### TASK DETAILS
Please pull out each line in the rows below that contains the string "breathe".

Data items:
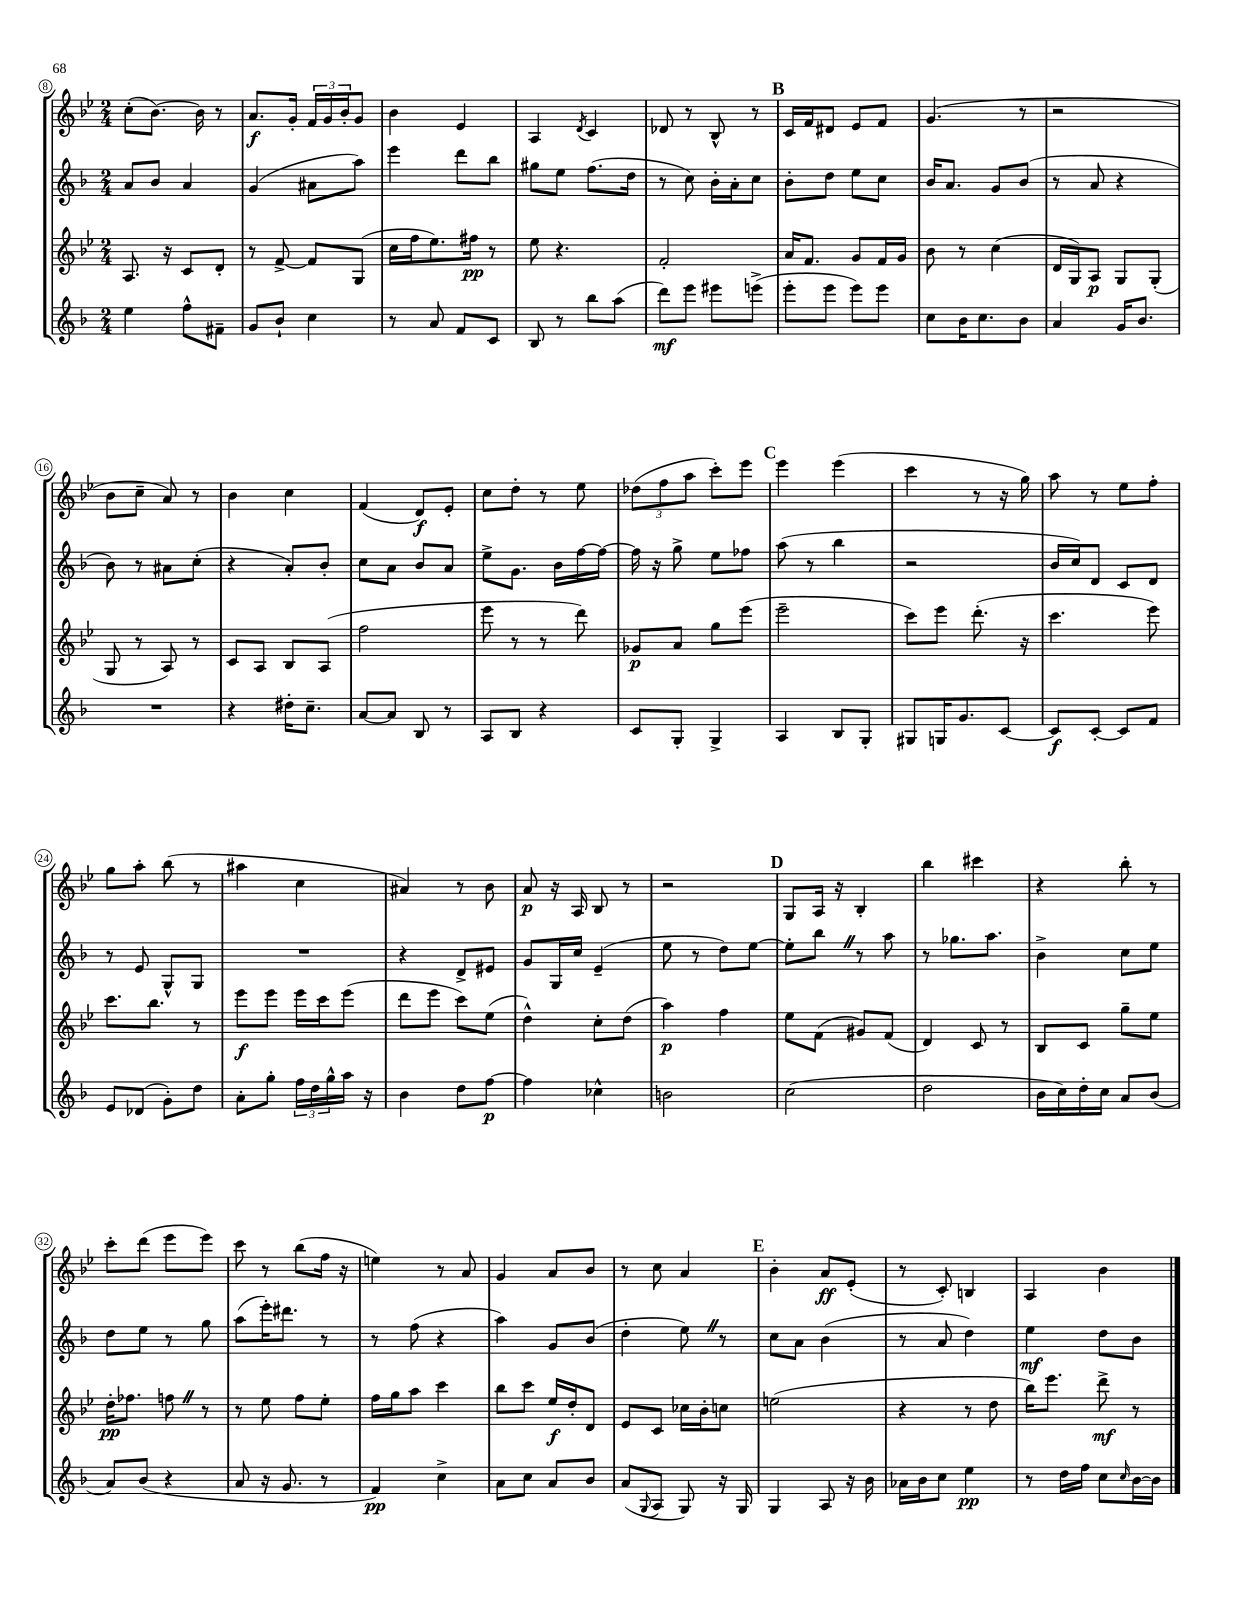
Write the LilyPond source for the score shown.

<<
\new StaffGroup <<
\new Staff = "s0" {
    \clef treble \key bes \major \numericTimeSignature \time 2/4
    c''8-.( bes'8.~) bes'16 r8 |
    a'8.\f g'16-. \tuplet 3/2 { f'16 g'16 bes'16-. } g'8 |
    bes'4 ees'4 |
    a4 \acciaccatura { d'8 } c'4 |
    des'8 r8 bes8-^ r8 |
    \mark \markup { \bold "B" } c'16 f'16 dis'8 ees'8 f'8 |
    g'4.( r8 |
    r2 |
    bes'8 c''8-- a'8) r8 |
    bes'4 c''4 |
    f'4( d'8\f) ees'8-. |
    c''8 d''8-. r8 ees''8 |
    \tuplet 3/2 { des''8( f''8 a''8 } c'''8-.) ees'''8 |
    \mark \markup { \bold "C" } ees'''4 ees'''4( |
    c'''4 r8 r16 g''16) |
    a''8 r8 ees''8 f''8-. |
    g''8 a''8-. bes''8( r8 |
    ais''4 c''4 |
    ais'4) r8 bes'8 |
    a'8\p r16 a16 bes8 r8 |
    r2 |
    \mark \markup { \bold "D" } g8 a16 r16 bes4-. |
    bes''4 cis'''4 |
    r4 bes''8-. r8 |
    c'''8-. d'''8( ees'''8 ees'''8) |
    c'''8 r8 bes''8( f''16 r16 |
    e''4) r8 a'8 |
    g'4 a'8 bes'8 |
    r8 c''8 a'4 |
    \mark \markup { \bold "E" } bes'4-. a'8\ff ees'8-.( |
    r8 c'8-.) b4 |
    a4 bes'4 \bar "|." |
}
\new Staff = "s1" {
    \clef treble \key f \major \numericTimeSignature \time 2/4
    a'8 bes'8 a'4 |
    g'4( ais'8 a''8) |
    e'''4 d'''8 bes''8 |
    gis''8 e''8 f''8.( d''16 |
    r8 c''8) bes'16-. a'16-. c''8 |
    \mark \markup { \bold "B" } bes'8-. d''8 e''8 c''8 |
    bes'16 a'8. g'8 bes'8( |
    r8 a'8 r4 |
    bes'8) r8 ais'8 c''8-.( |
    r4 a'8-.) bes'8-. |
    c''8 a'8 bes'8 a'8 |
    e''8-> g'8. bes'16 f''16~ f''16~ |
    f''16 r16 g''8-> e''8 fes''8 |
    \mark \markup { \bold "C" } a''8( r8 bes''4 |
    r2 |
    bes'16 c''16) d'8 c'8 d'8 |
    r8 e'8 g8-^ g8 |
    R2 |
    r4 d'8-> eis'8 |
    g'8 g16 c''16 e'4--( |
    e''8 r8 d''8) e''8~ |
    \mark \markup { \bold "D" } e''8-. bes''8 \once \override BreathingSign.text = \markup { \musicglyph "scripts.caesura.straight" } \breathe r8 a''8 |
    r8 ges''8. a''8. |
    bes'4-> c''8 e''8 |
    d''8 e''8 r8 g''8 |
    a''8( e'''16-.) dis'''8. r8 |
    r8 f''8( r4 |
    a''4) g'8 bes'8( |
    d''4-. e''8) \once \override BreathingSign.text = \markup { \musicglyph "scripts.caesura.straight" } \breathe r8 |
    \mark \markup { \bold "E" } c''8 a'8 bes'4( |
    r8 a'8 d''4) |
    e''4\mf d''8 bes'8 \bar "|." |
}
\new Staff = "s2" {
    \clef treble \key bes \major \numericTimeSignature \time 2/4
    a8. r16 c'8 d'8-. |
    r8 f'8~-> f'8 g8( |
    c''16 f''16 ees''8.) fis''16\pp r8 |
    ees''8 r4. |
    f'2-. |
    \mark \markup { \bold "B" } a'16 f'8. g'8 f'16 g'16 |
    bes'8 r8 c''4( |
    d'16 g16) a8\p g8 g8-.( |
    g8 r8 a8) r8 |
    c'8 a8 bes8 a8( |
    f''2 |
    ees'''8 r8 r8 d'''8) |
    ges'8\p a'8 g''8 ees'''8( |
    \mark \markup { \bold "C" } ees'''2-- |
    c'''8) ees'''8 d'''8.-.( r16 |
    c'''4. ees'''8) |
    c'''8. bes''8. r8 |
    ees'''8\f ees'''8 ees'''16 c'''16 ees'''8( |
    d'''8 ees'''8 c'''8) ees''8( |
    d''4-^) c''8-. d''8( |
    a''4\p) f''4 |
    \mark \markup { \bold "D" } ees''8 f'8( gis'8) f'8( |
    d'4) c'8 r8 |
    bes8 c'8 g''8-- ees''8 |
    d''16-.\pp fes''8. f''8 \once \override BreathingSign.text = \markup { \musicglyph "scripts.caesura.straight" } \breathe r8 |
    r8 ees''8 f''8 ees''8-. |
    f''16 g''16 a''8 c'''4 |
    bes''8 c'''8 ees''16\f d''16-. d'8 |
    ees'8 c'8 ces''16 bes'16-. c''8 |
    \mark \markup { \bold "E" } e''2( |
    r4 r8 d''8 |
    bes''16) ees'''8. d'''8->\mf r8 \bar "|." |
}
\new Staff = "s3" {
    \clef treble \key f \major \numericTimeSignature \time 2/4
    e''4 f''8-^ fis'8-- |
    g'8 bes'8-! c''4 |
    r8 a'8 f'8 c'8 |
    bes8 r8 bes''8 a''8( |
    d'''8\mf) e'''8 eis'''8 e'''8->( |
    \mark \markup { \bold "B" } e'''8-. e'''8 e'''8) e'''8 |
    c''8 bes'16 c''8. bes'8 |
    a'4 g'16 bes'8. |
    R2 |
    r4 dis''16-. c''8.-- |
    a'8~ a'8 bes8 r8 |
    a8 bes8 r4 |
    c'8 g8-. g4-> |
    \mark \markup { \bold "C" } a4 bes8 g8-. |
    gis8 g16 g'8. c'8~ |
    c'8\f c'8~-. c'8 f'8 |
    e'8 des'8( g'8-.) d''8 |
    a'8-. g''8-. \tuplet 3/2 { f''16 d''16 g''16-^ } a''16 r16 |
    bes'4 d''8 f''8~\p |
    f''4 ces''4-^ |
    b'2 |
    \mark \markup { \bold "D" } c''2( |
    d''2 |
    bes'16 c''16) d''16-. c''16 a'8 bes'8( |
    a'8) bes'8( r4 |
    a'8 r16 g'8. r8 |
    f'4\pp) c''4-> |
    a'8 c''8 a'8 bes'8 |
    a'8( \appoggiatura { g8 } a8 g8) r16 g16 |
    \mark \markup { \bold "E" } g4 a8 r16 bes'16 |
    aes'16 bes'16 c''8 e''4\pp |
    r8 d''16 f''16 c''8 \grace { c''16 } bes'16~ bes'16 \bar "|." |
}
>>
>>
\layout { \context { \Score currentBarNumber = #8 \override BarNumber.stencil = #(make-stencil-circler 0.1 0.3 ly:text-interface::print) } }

### ANSWER IN FULL
    \mark \markup { \bold "D" } e''8-. bes''8 \once \override BreathingSign.text = \markup { \musicglyph "scripts.caesura.straight" } \breathe r8 a''8 |
    d''4-. e''8) \once \override BreathingSign.text = \markup { \musicglyph "scripts.caesura.straight" } \breathe r8 |
    d''16-.\pp fes''8. f''8 \once \override BreathingSign.text = \markup { \musicglyph "scripts.caesura.straight" } \breathe r8 |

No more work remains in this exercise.